Try it –
From the records below, state how many lines hold the string "delete", without any other text.

Material to process –

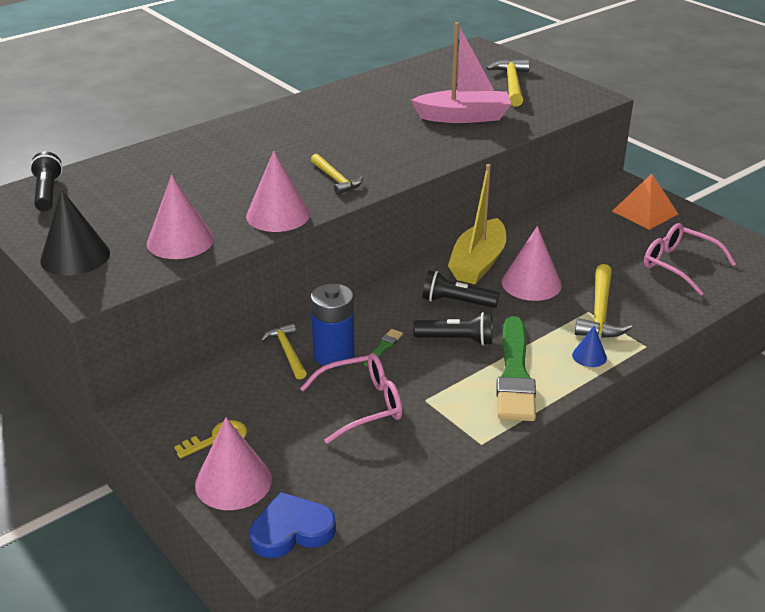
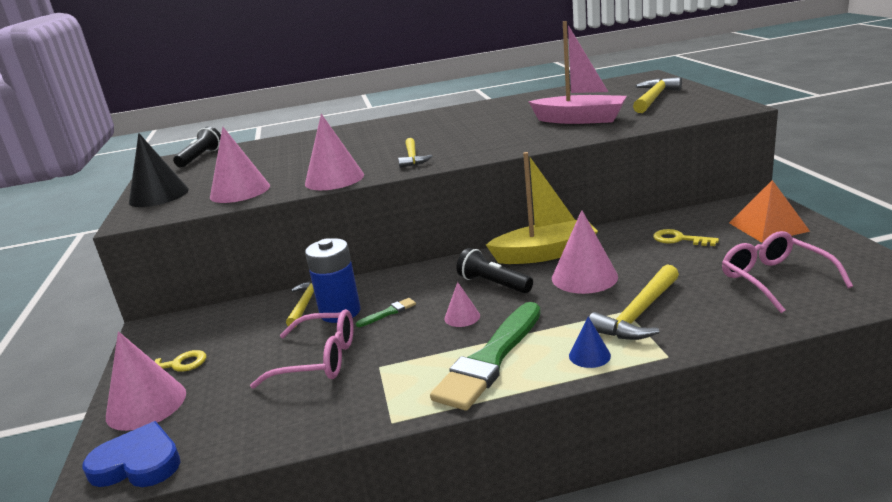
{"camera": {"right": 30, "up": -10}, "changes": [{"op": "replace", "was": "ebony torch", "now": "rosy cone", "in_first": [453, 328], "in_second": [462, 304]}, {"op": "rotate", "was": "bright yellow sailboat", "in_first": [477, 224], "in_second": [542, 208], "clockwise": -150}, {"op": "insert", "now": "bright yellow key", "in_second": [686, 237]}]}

==

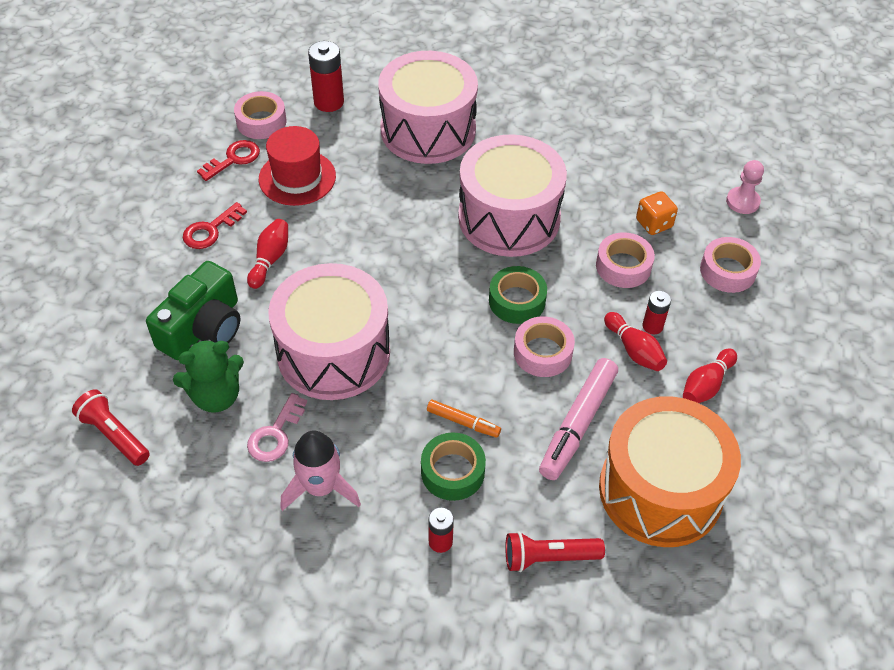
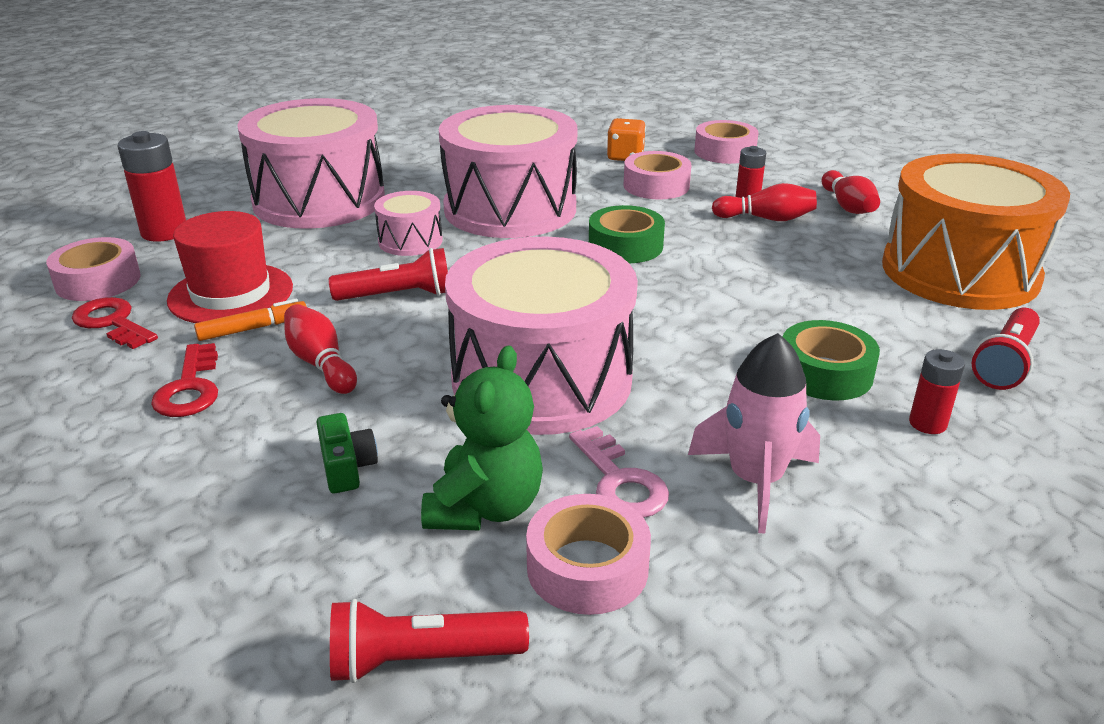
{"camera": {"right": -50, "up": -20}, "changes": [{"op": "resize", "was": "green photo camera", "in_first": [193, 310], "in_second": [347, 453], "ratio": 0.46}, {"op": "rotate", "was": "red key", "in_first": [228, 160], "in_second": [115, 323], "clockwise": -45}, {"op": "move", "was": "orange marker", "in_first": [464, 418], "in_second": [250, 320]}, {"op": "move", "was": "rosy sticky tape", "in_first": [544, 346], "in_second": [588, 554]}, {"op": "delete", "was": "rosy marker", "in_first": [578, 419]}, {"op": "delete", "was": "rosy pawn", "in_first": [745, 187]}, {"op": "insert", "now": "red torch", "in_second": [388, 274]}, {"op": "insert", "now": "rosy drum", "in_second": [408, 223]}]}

--

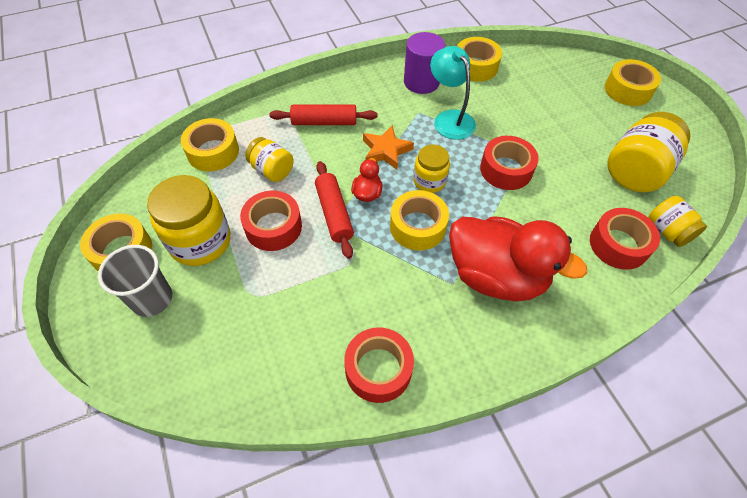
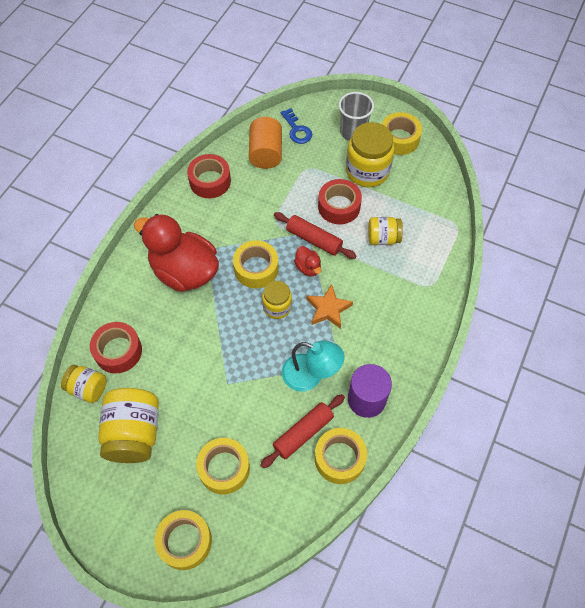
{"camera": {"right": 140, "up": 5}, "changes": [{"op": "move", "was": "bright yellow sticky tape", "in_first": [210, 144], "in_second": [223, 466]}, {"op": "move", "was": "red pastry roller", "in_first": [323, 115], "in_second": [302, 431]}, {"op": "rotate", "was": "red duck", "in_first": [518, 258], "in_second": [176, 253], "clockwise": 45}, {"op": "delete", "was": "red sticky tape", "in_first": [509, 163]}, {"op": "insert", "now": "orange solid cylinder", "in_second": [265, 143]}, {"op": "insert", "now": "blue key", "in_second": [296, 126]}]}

Response to this task –
2